Excerpted records:

◆ ◆ ◆

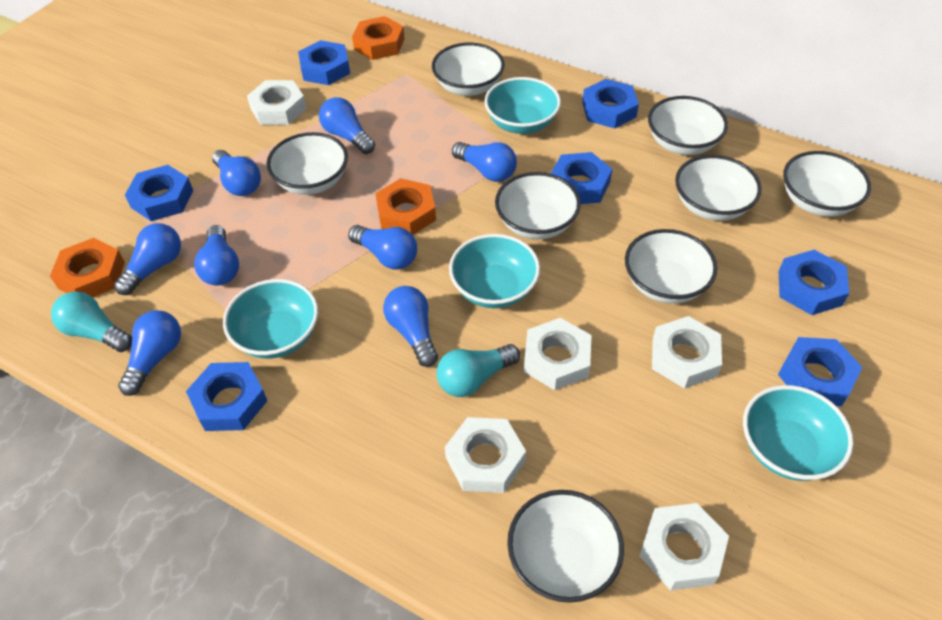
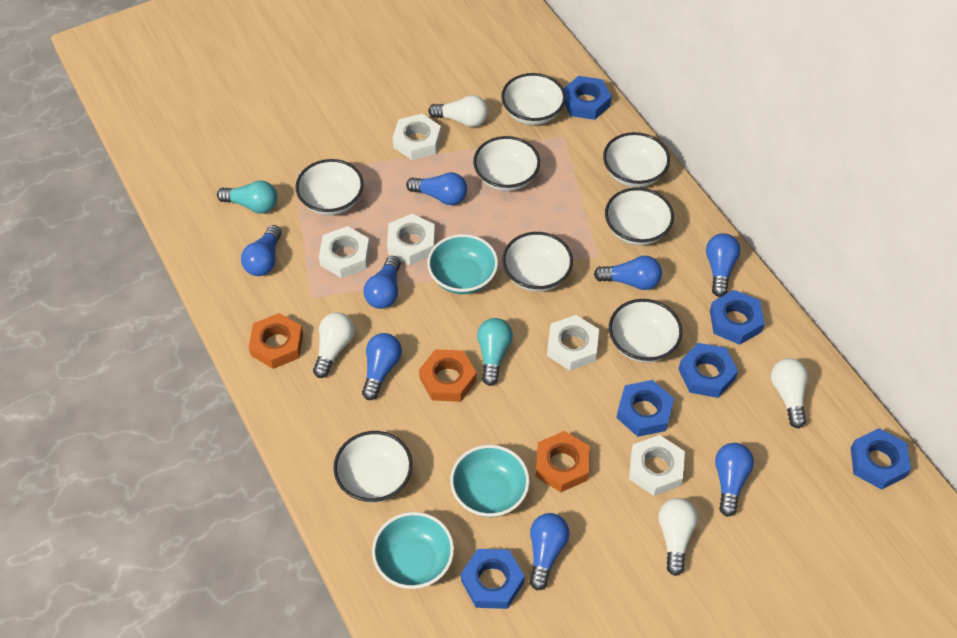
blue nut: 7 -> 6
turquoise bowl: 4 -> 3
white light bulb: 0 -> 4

◆ ◆ ◆

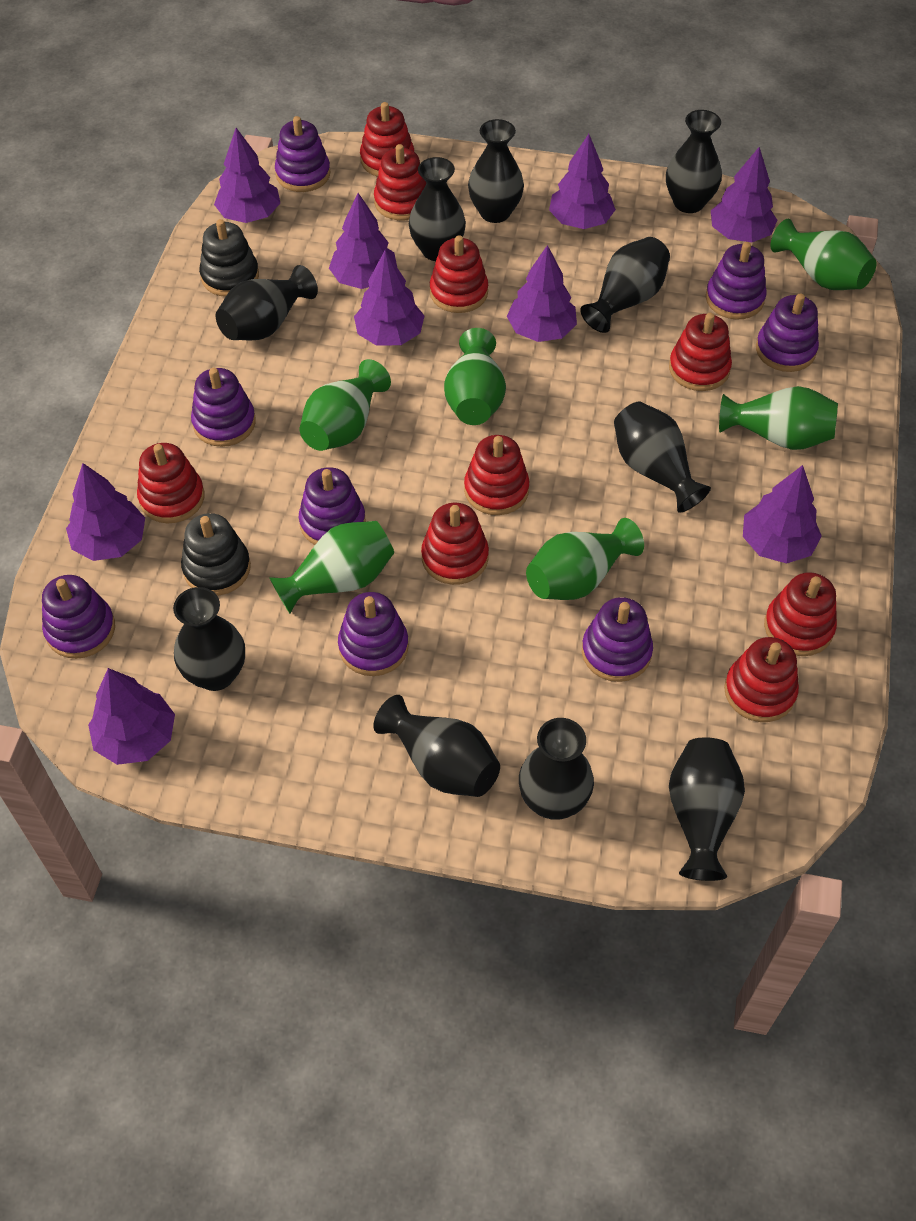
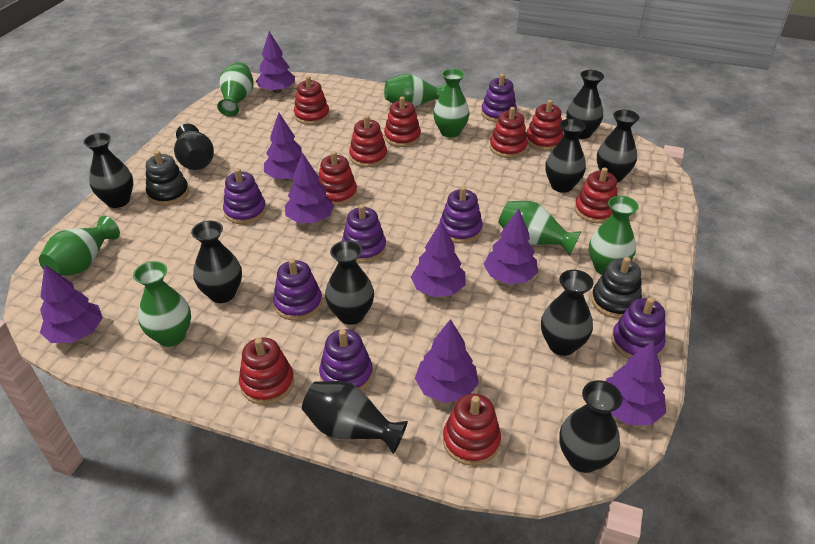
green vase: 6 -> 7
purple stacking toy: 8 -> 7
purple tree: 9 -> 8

◆ ◆ ◆

Your task: Using the data above, transcribe the lines that run from the line with "blue nut: 7 -> 6" to the line with "white light bulb: 0 -> 4", both ends kept, and output nothing else.

Problem solution:
blue nut: 7 -> 6
turquoise bowl: 4 -> 3
white light bulb: 0 -> 4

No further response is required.